All lines from the one containing "(850, 376) = (378, 340): orange" through the end of the data below are to be transcribed exactly. Leave out the rest.

* The input:
━━━━━━━━━━━━━━━━

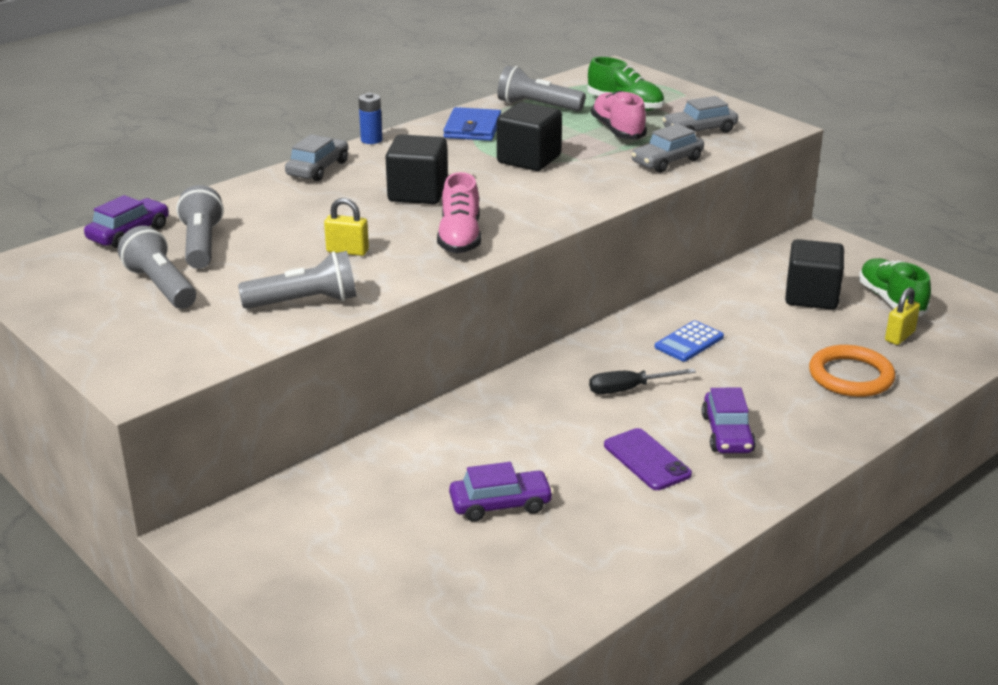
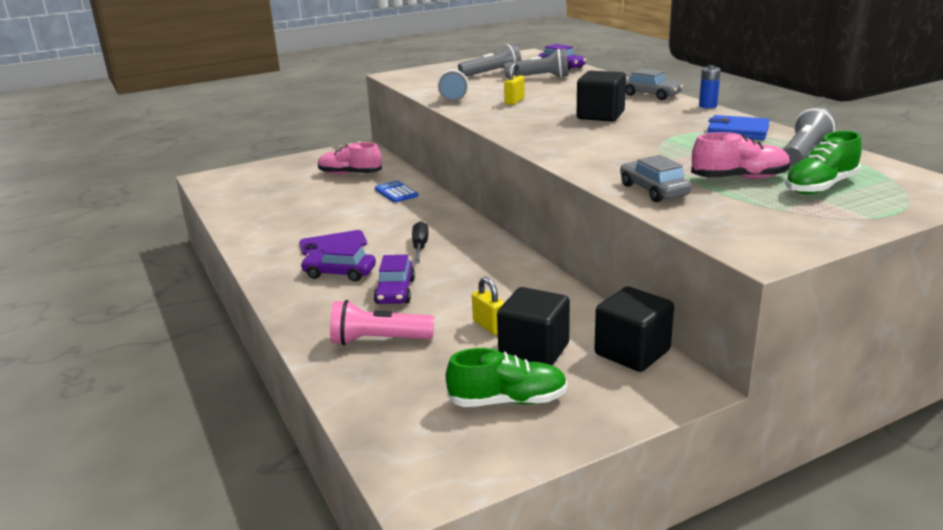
camera: 105 degrees right, 5 degrees down
(460, 238) = (520, 123): pink shoe -> pink shoe (350, 174)
(500, 504) = (327, 202): purple car -> purple car (395, 291)
(529, 159) = (663, 145): black cube -> black cube (632, 352)
(689, 342) = (474, 277): blue calculator -> blue calculator (396, 192)
(699, 130) = (743, 212): grey car -> none
(850, 376) = (378, 340): orange ring -> pink flashlight
(899, 336) = (431, 386): yellow padlock -> yellow padlock (489, 326)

━━━━━━━━━━━━━━━━

* Response box:
(850, 376) = (378, 340): orange ring -> pink flashlight
(899, 336) = (431, 386): yellow padlock -> yellow padlock (489, 326)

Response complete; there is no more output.